Directions
Show every line in the items below that contains the string "instrumentName". Matching is case-sensitive.

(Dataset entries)

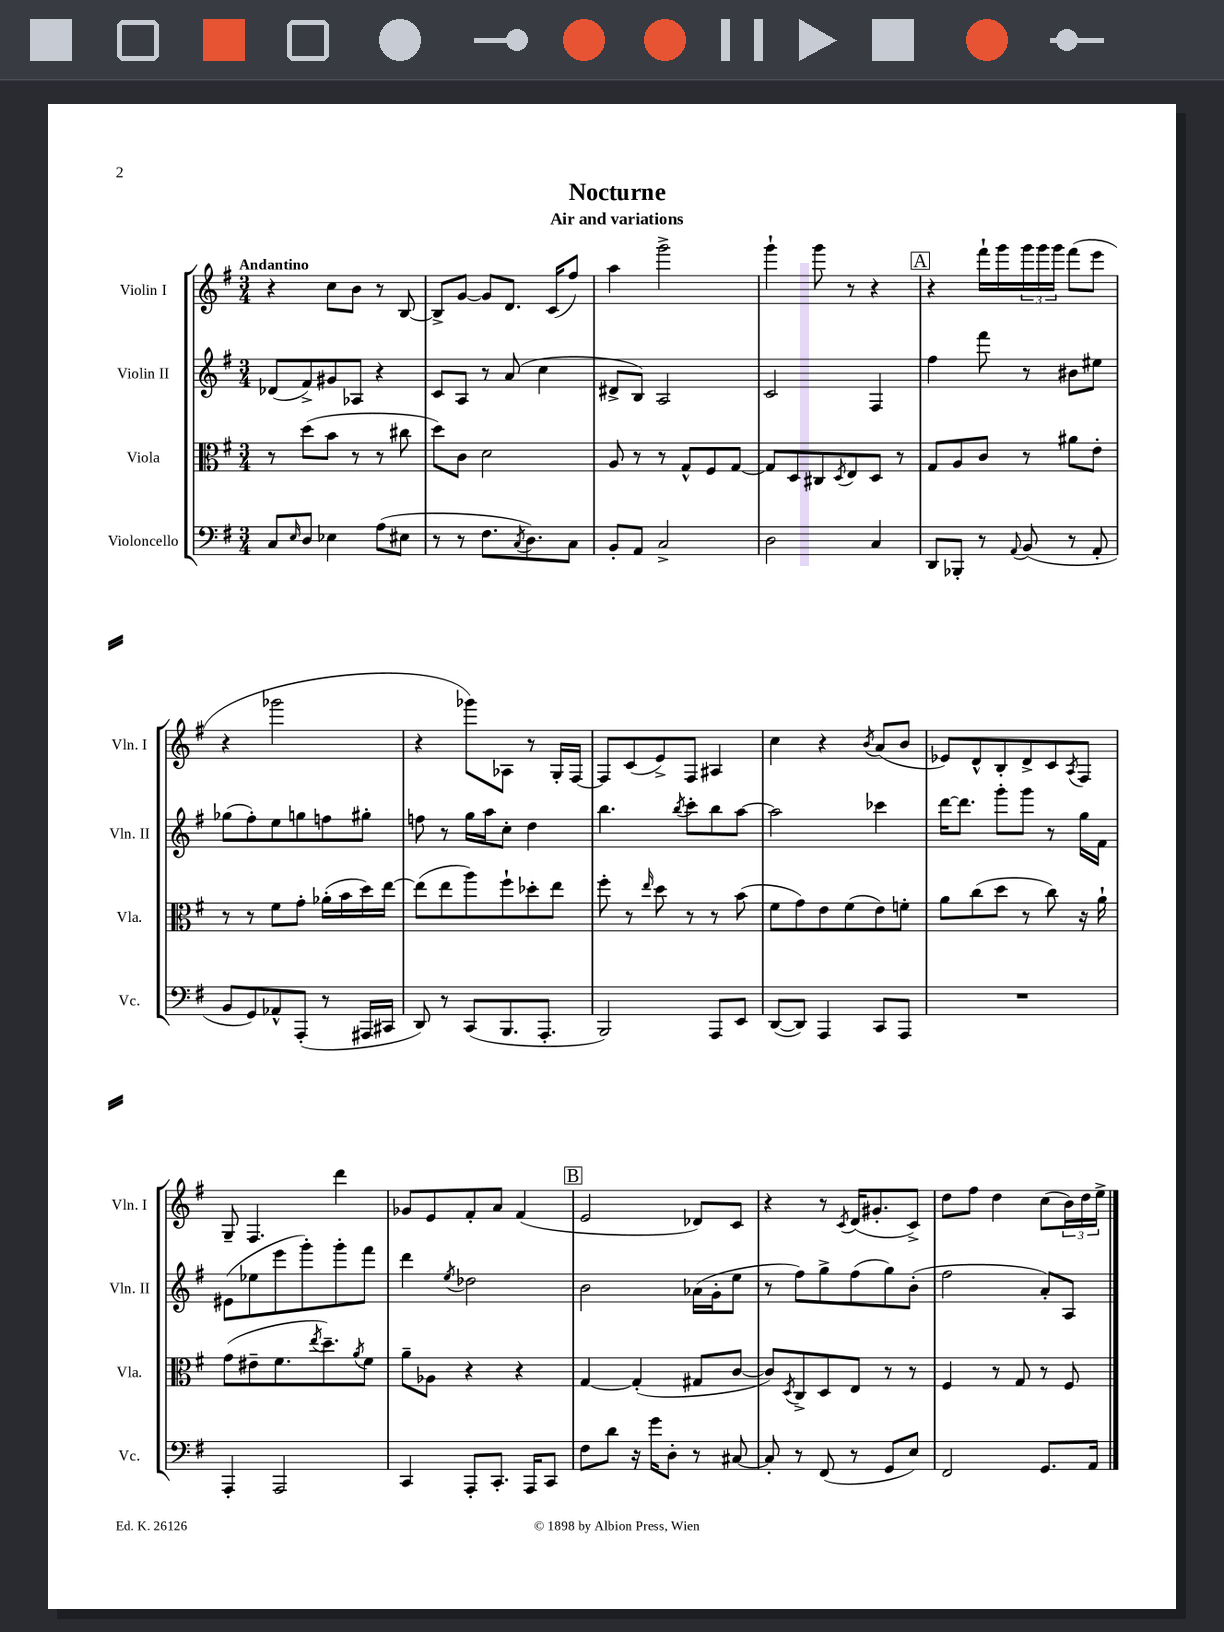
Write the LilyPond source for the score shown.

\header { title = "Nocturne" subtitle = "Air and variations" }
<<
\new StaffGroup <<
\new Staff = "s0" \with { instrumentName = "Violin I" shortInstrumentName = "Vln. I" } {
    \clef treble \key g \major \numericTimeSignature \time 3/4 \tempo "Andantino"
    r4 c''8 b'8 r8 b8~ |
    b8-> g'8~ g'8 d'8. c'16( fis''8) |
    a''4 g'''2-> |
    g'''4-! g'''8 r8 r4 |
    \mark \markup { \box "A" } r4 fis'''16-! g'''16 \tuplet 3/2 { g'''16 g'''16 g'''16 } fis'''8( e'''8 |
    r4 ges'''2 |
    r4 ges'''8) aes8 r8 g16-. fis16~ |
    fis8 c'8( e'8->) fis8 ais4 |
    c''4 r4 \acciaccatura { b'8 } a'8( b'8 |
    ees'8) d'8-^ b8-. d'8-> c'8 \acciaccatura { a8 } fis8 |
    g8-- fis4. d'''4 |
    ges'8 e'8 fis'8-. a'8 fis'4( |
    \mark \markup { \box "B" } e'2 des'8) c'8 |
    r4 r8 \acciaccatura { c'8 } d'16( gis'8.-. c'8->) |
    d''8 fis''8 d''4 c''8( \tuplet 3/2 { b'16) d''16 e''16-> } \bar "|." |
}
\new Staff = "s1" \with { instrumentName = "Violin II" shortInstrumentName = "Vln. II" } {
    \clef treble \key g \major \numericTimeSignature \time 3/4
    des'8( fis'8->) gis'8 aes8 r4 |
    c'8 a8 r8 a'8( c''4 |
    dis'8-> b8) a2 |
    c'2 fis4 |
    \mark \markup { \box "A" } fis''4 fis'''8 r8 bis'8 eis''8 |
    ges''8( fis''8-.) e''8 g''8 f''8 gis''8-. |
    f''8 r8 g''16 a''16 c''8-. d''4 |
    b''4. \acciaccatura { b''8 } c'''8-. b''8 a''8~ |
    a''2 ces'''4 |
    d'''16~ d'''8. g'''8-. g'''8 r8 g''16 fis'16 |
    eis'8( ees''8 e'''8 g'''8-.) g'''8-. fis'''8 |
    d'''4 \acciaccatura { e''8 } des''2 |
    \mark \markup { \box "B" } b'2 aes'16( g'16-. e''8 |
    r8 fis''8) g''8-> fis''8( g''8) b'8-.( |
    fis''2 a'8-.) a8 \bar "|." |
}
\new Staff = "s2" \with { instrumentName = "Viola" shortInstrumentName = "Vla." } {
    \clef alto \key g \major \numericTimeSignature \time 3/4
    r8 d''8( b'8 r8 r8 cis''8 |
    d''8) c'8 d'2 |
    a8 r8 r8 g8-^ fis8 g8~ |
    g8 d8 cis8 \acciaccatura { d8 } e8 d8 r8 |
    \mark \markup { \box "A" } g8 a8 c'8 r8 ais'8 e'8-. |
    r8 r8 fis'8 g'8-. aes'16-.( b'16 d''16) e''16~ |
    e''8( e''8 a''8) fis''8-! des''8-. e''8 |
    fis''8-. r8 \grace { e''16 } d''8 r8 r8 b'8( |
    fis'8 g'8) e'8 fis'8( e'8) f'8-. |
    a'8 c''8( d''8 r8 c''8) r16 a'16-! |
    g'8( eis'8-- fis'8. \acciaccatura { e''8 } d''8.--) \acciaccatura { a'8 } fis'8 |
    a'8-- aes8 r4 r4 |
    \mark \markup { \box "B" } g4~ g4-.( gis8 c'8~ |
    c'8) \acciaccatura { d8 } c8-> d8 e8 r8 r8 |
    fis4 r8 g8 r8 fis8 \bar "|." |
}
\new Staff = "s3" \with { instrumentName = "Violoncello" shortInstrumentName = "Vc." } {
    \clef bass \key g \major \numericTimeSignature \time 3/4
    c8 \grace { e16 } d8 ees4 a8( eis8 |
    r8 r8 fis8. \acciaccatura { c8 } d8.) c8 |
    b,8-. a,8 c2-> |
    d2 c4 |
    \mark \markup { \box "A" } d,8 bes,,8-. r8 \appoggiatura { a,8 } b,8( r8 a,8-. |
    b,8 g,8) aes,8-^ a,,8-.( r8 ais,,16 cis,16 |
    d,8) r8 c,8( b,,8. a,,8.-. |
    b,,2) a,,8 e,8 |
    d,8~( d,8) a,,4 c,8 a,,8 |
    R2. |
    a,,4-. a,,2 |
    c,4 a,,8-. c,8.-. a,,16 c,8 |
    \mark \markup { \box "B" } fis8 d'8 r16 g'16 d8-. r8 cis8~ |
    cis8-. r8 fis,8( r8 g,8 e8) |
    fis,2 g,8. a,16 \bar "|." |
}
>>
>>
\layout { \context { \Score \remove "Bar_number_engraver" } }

...

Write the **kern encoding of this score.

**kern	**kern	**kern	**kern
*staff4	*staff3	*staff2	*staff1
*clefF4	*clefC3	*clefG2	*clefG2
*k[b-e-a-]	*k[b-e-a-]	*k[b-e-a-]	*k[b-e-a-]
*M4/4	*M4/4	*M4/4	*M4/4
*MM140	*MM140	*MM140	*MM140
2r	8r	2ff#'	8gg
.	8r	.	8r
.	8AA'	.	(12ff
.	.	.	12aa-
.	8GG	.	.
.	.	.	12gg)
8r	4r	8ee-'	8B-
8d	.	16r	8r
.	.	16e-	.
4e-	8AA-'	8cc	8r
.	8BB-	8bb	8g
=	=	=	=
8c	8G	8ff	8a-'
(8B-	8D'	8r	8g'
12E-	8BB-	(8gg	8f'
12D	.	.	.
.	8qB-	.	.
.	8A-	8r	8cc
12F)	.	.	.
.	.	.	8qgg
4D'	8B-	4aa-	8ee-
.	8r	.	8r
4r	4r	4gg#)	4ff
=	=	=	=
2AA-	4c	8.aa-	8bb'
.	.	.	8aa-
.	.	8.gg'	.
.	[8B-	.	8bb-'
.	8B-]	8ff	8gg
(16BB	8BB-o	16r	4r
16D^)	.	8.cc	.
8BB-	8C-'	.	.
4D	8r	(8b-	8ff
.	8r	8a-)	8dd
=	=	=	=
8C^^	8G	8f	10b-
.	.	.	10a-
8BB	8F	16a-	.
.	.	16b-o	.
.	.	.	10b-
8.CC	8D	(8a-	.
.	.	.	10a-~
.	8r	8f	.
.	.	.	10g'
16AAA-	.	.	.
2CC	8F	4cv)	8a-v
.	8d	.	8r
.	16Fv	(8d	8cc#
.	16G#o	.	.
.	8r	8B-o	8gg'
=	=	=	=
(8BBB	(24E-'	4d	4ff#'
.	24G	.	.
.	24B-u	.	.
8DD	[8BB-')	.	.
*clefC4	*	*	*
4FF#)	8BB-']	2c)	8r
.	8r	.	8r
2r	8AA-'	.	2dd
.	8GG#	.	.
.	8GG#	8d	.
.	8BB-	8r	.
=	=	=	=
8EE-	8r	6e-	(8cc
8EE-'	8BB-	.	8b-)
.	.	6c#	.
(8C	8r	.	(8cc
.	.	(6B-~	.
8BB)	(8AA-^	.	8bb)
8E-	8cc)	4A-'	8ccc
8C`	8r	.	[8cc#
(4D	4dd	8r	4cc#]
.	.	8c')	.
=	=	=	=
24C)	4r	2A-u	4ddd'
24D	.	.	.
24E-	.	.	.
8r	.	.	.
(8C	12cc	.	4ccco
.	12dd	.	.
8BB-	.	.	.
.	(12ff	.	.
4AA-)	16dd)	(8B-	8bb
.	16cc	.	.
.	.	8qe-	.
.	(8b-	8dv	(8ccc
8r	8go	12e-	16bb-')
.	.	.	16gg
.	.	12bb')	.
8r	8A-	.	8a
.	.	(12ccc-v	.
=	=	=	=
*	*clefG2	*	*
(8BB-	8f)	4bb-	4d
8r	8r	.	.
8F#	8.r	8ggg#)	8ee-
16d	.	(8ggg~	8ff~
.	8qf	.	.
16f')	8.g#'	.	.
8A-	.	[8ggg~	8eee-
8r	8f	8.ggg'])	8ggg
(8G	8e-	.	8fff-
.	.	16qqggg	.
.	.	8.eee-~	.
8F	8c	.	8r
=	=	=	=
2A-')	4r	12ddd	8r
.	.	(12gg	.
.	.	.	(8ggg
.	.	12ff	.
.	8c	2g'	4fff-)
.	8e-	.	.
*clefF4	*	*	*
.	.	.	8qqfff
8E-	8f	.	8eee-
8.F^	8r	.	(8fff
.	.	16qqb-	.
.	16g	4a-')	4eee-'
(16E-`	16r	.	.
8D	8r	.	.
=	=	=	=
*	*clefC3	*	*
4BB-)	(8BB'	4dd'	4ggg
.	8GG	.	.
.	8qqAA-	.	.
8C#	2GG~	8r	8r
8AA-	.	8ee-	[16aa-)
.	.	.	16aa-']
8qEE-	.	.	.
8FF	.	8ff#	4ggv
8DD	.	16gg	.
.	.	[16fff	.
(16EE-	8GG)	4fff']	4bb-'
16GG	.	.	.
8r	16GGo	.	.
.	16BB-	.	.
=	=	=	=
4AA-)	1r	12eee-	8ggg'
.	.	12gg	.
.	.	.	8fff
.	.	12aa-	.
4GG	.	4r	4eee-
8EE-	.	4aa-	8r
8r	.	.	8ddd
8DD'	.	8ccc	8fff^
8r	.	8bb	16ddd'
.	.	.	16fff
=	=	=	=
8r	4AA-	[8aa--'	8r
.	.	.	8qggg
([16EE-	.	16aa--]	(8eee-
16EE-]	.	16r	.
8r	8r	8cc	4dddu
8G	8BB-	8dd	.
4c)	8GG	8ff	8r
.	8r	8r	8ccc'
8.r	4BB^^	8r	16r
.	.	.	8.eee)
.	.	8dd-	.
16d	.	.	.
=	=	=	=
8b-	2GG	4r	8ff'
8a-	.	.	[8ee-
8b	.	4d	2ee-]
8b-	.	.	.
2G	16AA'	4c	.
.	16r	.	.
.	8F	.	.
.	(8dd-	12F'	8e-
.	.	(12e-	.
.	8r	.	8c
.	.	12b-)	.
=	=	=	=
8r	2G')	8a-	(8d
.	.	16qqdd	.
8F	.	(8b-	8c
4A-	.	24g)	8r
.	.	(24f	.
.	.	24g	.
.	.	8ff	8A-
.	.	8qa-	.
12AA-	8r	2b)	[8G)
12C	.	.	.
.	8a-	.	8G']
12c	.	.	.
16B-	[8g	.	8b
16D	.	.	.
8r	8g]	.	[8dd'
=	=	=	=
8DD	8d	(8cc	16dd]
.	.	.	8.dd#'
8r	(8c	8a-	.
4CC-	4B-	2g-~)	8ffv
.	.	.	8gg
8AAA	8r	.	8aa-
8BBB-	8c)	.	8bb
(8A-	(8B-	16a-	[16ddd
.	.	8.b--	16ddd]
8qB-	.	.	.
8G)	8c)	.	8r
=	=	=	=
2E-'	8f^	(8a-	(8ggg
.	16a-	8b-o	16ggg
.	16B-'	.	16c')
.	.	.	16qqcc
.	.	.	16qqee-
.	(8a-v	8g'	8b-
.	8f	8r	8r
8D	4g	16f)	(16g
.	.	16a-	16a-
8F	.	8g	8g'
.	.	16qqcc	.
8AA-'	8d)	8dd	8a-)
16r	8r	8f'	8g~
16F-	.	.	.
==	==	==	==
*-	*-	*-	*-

...

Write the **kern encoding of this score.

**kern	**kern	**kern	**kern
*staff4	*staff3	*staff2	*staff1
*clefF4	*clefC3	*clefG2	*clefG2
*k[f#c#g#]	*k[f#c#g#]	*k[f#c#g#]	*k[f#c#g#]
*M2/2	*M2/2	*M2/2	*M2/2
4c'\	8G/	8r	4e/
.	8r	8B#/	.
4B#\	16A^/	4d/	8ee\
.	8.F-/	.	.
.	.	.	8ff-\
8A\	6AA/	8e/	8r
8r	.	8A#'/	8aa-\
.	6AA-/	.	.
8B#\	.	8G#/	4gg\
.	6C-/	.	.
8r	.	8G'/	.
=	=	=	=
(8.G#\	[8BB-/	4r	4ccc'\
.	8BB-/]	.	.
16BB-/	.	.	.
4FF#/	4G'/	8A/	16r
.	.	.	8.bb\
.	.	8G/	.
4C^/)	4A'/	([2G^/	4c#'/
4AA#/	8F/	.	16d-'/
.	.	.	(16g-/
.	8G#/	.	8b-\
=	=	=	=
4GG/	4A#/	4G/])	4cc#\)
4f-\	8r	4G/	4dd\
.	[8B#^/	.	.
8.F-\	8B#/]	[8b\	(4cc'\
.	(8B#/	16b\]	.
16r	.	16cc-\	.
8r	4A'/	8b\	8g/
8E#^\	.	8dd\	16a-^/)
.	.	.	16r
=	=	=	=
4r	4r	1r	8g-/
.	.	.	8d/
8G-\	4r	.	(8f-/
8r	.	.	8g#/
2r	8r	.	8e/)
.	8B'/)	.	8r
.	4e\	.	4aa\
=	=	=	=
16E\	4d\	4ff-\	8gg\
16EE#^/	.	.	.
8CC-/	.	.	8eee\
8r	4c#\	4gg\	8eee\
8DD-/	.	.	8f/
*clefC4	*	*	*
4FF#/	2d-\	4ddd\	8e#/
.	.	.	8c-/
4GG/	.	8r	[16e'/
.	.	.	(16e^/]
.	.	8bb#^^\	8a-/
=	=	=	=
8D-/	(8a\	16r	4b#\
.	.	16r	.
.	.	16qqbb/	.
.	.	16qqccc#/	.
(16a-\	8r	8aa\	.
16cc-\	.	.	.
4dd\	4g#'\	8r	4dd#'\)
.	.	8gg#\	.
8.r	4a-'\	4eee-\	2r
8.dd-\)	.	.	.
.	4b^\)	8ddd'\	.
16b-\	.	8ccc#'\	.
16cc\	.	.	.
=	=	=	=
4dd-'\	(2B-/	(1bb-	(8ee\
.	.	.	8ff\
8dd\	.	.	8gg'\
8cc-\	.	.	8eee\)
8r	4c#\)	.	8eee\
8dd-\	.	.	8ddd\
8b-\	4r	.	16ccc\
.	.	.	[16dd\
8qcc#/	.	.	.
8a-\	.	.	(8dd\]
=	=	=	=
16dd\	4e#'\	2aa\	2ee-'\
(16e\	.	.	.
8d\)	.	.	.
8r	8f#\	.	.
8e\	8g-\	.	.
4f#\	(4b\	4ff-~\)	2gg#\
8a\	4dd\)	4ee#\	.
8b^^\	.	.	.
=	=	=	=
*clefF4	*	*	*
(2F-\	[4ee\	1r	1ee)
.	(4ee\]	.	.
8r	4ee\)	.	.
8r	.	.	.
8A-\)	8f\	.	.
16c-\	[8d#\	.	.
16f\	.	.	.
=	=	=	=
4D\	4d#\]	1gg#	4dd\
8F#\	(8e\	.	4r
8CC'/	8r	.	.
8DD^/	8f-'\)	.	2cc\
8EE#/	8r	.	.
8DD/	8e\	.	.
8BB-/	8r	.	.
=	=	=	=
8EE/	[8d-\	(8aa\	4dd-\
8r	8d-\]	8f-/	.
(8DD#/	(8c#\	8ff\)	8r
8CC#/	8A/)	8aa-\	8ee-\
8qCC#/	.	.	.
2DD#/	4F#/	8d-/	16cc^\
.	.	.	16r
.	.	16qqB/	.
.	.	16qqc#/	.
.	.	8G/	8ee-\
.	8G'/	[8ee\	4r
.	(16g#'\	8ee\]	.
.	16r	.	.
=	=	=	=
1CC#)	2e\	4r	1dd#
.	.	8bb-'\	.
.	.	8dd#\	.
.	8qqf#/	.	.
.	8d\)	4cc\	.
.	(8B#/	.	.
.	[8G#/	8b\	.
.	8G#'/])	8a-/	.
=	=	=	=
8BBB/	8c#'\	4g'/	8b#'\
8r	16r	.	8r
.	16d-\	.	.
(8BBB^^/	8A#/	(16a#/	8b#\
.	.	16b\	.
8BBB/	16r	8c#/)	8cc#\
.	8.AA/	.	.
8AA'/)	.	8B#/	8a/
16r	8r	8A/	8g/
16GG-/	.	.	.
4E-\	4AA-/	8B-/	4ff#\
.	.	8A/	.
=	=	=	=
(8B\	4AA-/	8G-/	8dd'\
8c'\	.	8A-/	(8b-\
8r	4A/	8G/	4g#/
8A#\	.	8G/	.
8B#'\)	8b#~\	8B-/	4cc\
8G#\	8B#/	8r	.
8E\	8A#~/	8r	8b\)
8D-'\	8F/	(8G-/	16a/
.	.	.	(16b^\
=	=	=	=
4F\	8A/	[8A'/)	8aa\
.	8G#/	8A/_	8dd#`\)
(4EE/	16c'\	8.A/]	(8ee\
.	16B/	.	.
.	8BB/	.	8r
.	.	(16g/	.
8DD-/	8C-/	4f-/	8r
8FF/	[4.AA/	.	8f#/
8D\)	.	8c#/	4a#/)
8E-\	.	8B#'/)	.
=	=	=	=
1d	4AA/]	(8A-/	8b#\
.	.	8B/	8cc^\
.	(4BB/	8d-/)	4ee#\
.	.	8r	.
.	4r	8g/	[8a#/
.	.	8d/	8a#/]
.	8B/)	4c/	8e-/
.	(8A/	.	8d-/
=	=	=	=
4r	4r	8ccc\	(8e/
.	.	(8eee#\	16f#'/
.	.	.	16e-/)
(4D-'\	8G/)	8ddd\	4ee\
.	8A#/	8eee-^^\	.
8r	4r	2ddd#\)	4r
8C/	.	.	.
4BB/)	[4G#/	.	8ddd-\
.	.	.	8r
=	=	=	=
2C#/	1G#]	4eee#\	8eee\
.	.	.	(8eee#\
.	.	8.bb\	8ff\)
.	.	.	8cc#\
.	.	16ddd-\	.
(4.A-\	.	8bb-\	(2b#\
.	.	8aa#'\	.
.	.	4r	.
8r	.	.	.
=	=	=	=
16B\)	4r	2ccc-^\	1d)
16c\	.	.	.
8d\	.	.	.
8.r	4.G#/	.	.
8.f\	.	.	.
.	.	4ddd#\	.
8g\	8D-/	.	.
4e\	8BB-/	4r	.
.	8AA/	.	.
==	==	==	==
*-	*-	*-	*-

Solution for this task
\new Staff = "s0" \with { instrumentName = "Violin I" shortInstrumentName = "Vln. I" } {
\new Staff = "s1" \with { instrumentName = "Violin II" shortInstrumentName = "Vln. II" } {
\new Staff = "s2" \with { instrumentName = "Viola" shortInstrumentName = "Vla." } {
\new Staff = "s3" \with { instrumentName = "Violoncello" shortInstrumentName = "Vc." } {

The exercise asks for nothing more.